▶ REQUIRED ACTION
Excluding images, repeat the data exactly as given.

▶ MATERIAL FOR THIS TASK
-*-*-
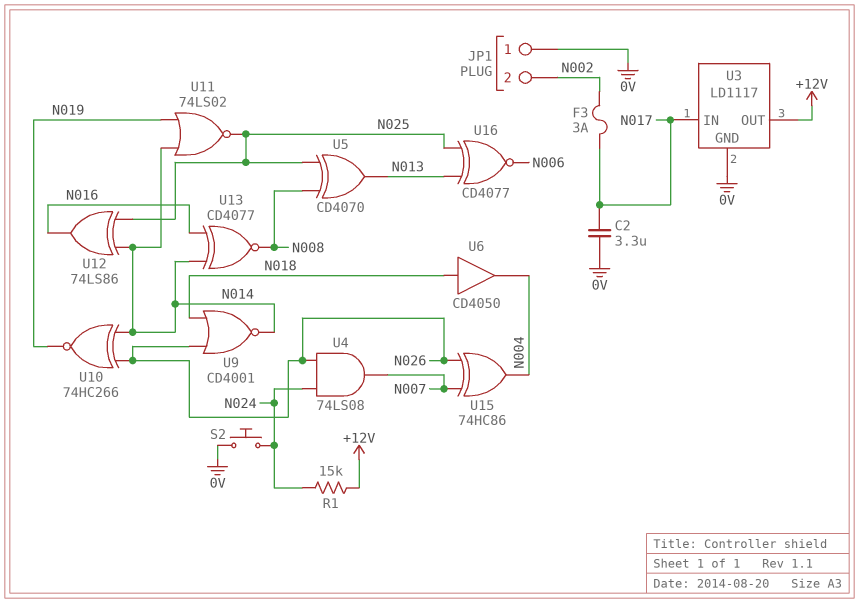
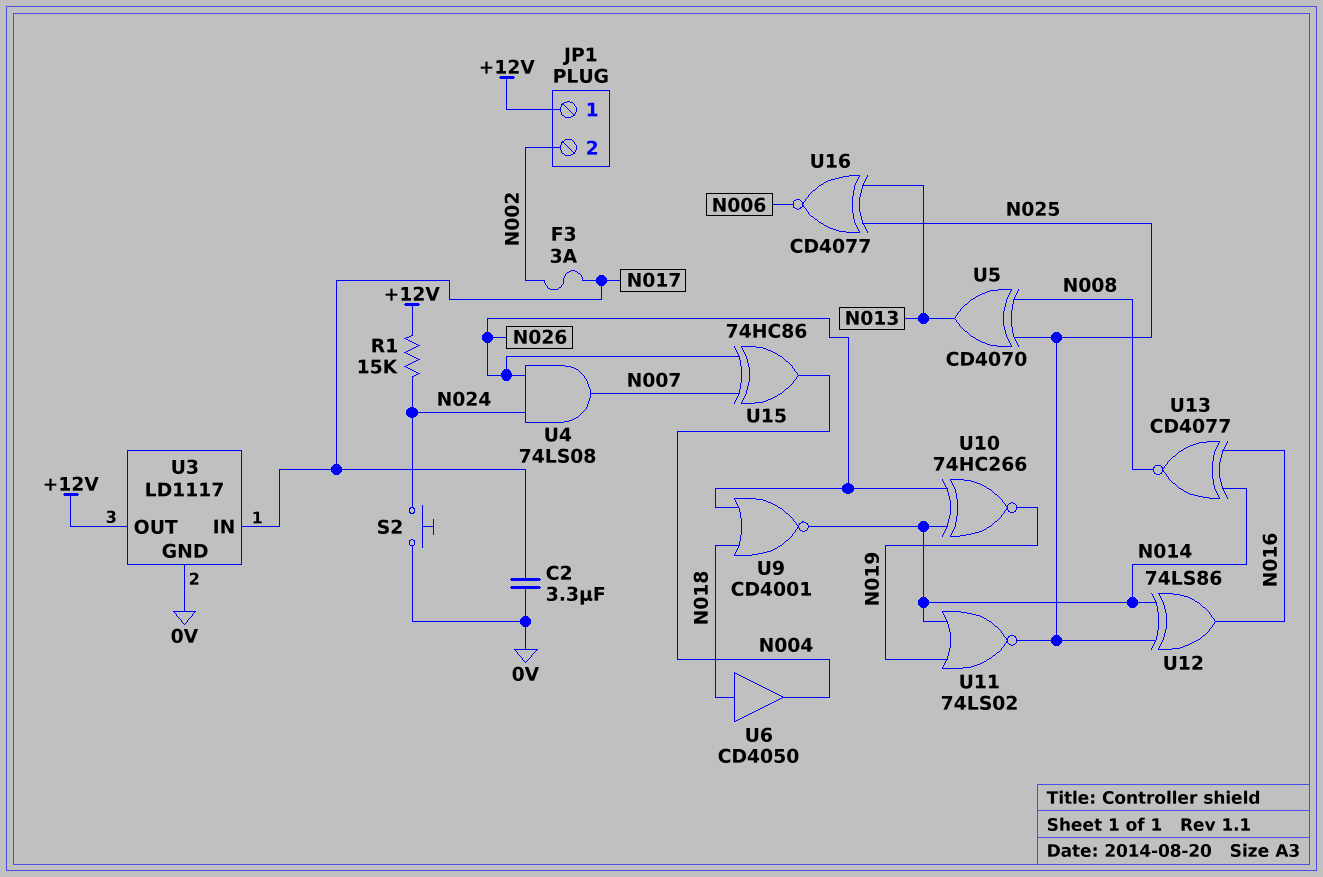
JP1 pin 1: 0V -> +12V

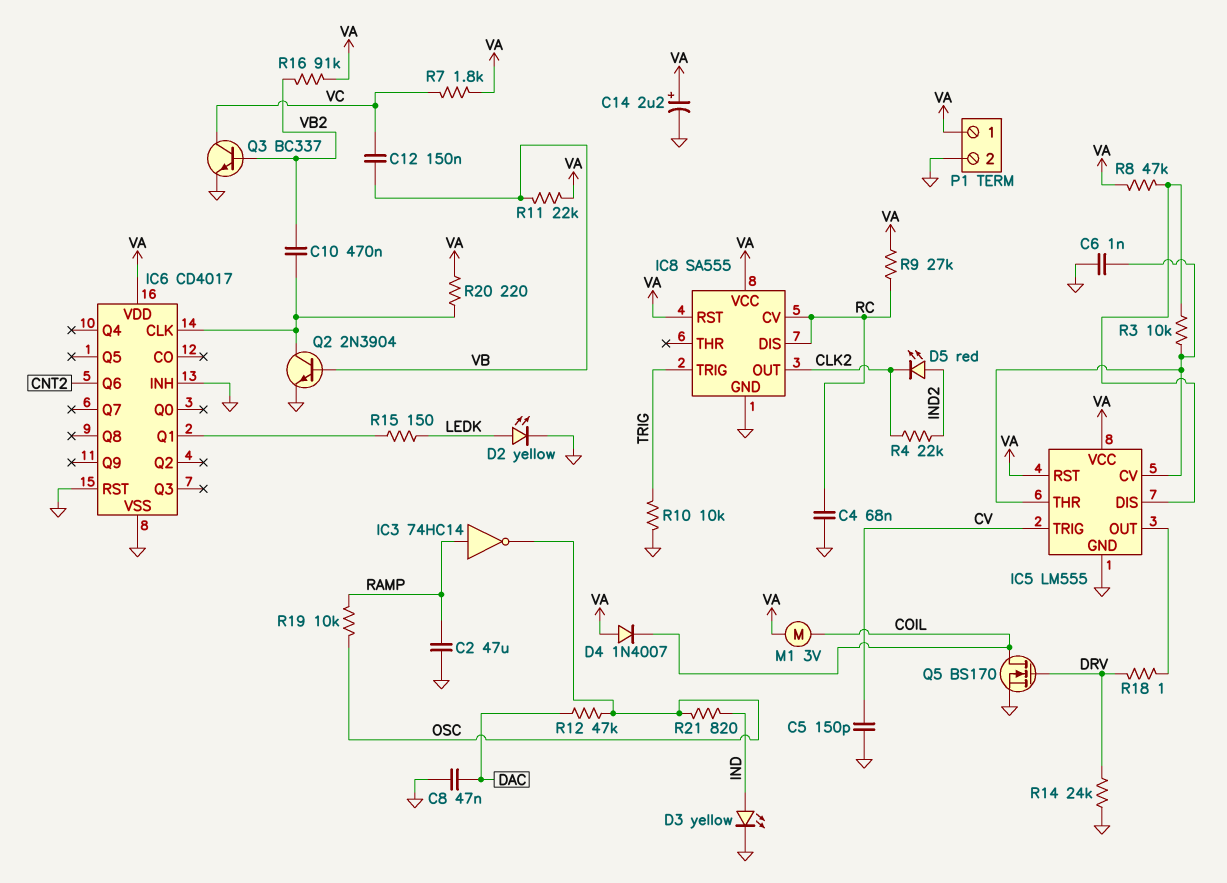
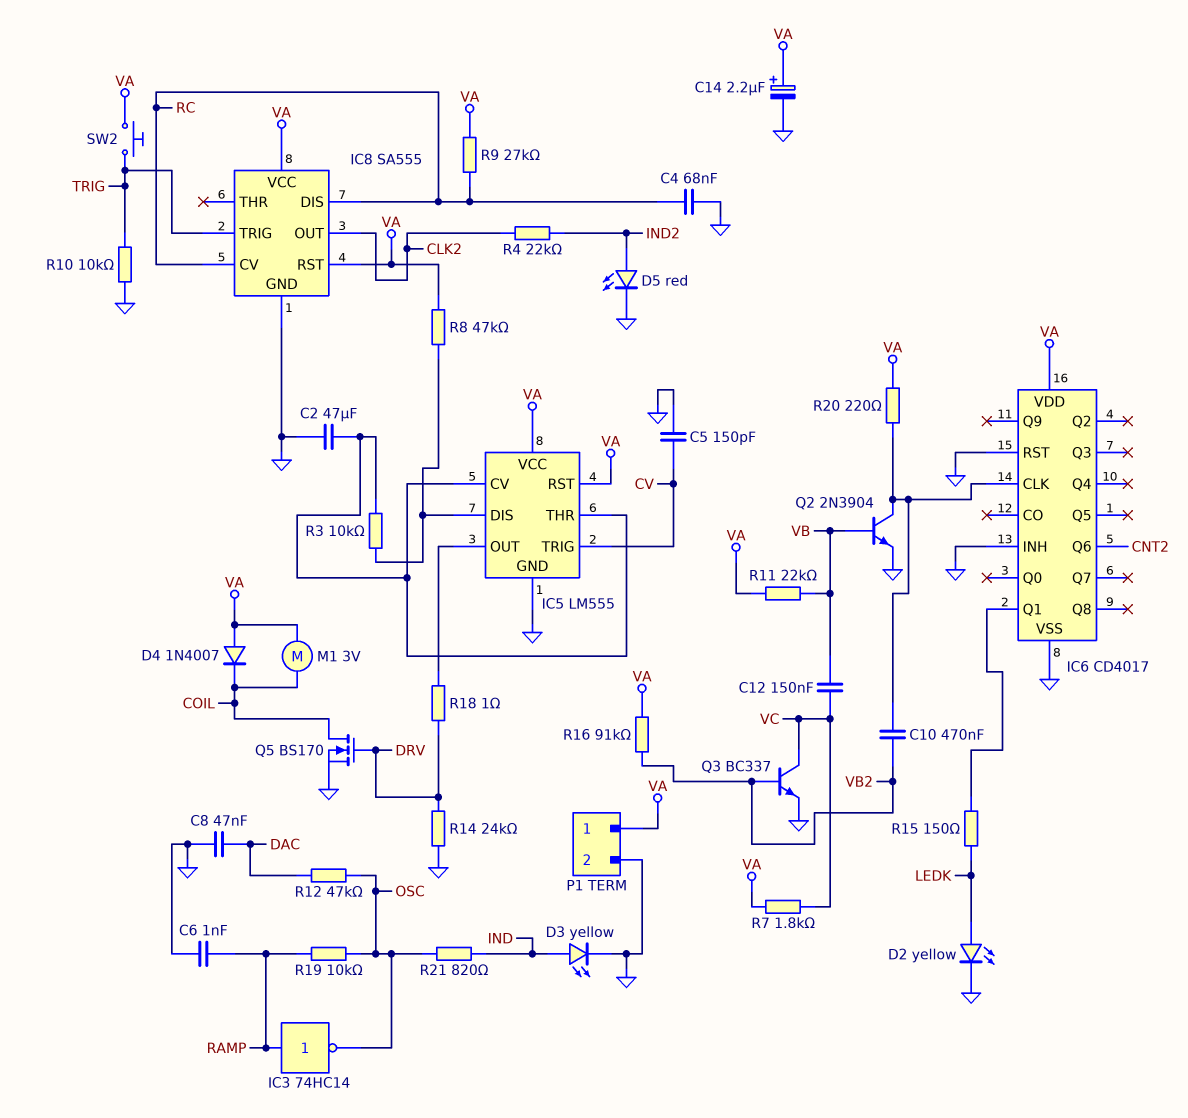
C2: 47uF (GND, RAMP) -> 47uF (GND, IC5/CV)
C6: 1nF (GND, IC5/CV) -> 1nF (GND, RAMP)
D5: LED red (A IND2, K CLK2) -> LED red (A IND2, K GND)
SW2: none -> button (TRIG, VA)

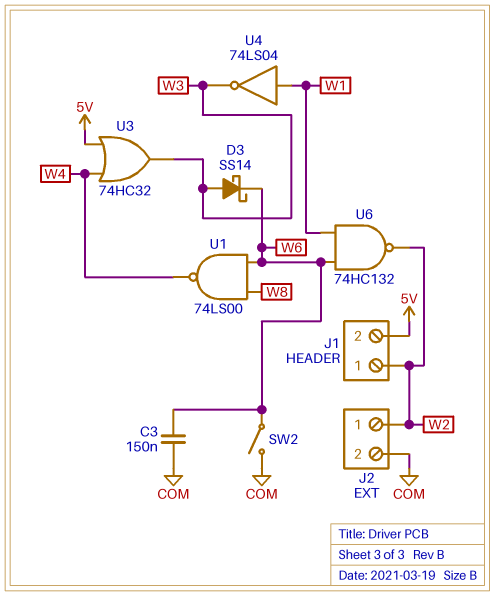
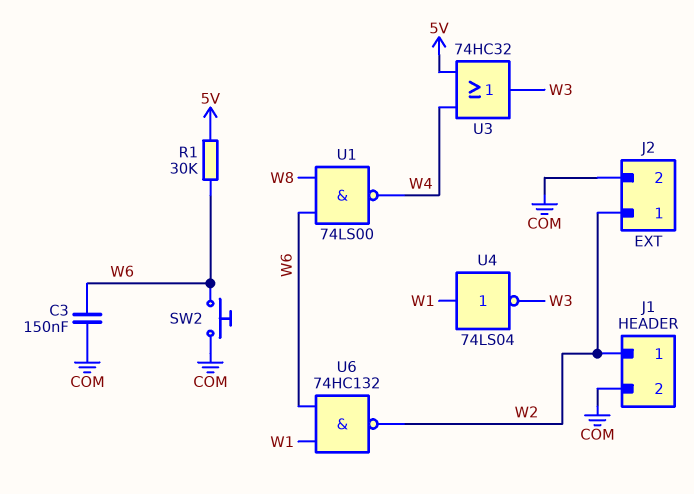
D3: schottky SS14 (A W3, K W6) -> none
J1 pin 2: 5V -> COM
R1: none -> 30k (5V, W6)
SW2: switch (COM, W6) -> button (COM, W6)

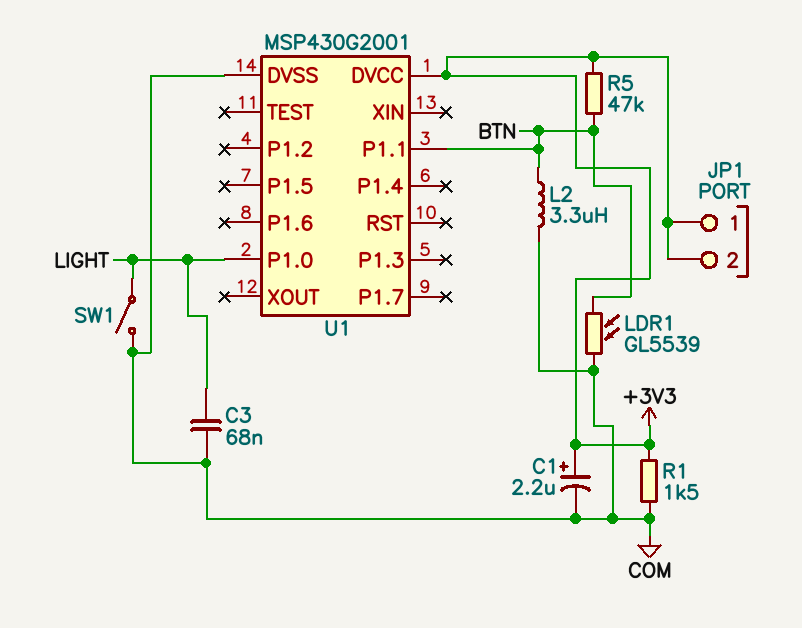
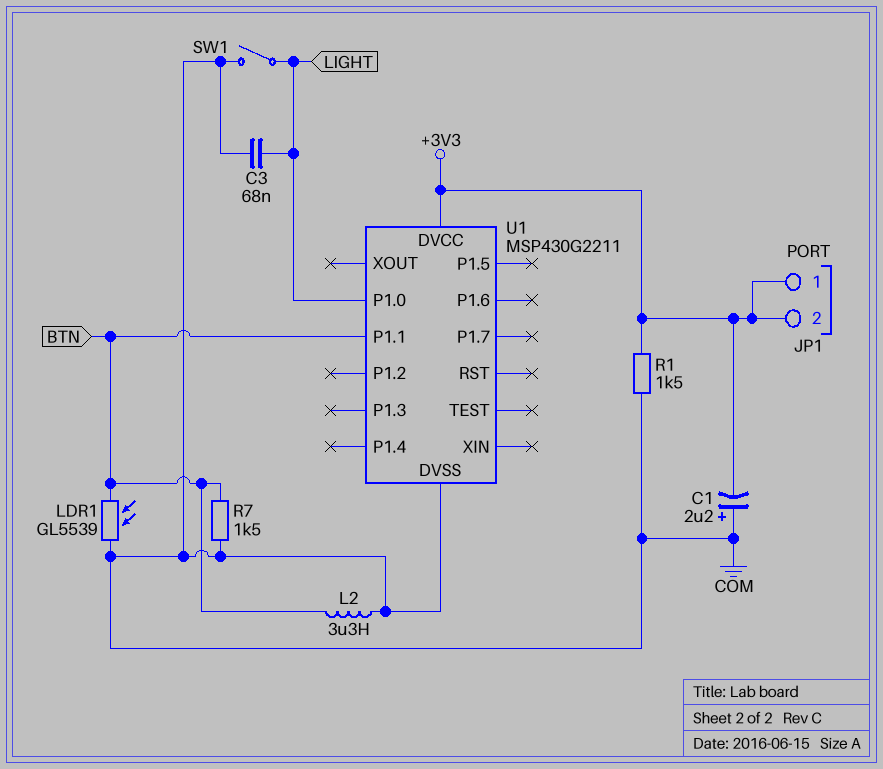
C1: 2.2uF (plus +3V3, minus COM) -> 2.2uF (plus COM, minus +3V3)
R5: 47k (+3V3, BTN) -> none
R7: none -> 1.5k (BTN, COM)
U1: MSP430G2001 -> MSP430G2211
-*-*-
▶ WRITTEN ANSWER
JP1 pin 1: 0V -> +12V

C2: 47uF (GND, RAMP) -> 47uF (GND, IC5/CV)
C6: 1nF (GND, IC5/CV) -> 1nF (GND, RAMP)
D5: LED red (A IND2, K CLK2) -> LED red (A IND2, K GND)
SW2: none -> button (TRIG, VA)

D3: schottky SS14 (A W3, K W6) -> none
J1 pin 2: 5V -> COM
R1: none -> 30k (5V, W6)
SW2: switch (COM, W6) -> button (COM, W6)

C1: 2.2uF (plus +3V3, minus COM) -> 2.2uF (plus COM, minus +3V3)
R5: 47k (+3V3, BTN) -> none
R7: none -> 1.5k (BTN, COM)
U1: MSP430G2001 -> MSP430G2211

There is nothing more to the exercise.